[Extracted data entries]
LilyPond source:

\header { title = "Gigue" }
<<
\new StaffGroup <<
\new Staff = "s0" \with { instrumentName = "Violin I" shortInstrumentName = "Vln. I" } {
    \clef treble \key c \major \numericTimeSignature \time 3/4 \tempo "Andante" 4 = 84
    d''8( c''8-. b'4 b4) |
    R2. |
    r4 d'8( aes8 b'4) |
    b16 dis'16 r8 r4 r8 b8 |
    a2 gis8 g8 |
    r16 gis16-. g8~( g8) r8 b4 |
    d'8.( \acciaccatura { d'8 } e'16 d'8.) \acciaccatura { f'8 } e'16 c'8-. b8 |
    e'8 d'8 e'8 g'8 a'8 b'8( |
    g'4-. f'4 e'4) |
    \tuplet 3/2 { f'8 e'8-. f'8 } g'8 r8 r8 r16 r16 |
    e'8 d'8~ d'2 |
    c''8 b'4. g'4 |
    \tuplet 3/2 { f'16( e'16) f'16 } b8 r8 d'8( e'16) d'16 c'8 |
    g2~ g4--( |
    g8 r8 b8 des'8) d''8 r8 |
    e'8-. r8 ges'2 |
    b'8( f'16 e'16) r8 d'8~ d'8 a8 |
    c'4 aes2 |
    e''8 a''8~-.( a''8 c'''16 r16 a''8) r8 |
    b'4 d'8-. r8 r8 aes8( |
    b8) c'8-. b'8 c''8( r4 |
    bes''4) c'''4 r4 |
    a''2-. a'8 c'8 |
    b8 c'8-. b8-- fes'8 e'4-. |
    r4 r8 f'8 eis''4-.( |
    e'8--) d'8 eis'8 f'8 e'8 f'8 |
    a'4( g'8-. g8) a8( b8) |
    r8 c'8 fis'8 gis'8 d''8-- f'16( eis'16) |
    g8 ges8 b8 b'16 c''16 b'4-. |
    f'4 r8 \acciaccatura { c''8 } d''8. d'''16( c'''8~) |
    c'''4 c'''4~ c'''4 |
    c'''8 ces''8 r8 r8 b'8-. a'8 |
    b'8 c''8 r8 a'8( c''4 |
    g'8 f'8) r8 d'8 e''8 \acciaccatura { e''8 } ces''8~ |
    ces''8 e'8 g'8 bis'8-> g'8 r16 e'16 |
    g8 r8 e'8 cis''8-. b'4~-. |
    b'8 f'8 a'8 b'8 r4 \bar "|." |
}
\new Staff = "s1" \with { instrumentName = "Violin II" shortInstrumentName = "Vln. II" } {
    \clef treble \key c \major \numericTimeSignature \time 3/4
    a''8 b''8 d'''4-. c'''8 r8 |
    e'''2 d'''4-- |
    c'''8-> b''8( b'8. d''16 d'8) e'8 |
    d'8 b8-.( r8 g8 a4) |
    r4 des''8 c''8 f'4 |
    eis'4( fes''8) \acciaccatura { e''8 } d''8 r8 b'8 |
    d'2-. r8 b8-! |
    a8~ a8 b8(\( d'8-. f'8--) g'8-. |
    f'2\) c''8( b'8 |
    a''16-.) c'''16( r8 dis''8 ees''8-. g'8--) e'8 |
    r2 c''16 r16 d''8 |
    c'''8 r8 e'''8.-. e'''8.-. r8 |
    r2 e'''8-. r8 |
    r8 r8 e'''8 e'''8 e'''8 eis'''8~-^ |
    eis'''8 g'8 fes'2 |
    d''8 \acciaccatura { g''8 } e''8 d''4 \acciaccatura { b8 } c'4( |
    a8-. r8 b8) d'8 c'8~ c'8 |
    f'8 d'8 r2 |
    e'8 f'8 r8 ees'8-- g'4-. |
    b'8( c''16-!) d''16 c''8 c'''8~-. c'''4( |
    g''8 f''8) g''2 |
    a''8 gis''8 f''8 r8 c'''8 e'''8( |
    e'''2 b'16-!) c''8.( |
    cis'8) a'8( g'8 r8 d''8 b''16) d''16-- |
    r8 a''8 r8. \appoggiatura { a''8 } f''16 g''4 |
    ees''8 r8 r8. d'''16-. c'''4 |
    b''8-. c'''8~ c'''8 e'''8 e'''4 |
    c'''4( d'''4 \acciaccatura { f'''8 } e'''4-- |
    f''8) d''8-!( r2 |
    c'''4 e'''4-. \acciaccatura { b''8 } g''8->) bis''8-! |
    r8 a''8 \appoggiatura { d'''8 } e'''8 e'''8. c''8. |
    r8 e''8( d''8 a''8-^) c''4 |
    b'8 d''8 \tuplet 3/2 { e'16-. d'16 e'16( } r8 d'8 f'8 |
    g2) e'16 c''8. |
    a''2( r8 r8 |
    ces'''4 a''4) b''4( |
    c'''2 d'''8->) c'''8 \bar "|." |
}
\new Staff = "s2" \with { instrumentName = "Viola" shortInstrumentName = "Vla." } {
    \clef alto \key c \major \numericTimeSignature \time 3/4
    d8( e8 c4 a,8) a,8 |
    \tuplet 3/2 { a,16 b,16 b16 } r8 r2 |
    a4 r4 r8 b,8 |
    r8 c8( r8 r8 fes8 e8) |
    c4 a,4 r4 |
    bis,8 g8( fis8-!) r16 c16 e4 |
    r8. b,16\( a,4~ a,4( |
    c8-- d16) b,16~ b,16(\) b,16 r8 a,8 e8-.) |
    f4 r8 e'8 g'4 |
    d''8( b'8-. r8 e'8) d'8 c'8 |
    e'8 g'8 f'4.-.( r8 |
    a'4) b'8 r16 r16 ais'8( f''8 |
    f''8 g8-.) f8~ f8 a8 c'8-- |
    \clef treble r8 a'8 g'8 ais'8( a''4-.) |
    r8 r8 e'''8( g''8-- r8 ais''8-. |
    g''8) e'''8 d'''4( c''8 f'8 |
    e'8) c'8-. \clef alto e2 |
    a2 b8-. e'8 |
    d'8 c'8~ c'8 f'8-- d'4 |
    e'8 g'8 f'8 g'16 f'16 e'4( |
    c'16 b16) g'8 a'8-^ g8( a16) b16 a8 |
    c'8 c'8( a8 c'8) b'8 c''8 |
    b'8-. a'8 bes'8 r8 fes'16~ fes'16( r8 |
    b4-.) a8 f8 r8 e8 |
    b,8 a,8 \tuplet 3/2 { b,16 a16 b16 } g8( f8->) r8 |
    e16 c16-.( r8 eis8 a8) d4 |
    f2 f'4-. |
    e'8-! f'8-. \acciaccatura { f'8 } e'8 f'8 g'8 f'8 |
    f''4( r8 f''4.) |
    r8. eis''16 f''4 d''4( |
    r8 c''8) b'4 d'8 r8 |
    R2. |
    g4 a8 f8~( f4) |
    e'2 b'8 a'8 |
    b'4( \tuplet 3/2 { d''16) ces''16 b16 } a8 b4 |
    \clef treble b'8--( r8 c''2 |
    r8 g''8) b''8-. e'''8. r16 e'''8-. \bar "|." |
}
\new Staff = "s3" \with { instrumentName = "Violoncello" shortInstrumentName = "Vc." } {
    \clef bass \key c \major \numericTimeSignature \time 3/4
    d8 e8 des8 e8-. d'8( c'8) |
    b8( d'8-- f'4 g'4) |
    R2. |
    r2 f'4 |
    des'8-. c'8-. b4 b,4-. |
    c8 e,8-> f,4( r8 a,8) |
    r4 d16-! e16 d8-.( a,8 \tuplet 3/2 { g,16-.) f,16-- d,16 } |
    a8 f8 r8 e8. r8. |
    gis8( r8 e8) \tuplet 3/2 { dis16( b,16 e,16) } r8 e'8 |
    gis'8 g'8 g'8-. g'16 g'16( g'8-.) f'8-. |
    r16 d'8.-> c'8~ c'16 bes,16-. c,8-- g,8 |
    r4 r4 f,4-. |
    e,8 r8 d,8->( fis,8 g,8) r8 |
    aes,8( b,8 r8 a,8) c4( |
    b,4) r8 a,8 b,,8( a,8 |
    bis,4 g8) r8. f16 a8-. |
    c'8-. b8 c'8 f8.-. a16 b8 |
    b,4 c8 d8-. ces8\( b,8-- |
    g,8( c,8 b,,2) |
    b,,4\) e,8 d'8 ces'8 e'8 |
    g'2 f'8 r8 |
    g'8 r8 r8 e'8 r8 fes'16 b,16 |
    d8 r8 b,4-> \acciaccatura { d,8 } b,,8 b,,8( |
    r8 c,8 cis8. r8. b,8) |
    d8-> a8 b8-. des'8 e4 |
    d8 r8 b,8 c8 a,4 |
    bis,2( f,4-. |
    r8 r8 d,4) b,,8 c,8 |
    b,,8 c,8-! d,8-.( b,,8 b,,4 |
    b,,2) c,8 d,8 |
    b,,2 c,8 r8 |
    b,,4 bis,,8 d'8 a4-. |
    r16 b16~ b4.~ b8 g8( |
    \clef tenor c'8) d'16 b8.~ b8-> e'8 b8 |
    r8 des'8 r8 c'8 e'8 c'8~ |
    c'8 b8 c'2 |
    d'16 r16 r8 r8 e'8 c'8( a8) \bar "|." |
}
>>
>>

Stated task: Which lines in the records contain the string "with"? Return every such line in full.

Exercise solution:
\new Staff = "s0" \with { instrumentName = "Violin I" shortInstrumentName = "Vln. I" } {
\new Staff = "s1" \with { instrumentName = "Violin II" shortInstrumentName = "Vln. II" } {
\new Staff = "s2" \with { instrumentName = "Viola" shortInstrumentName = "Vla." } {
\new Staff = "s3" \with { instrumentName = "Violoncello" shortInstrumentName = "Vc." } {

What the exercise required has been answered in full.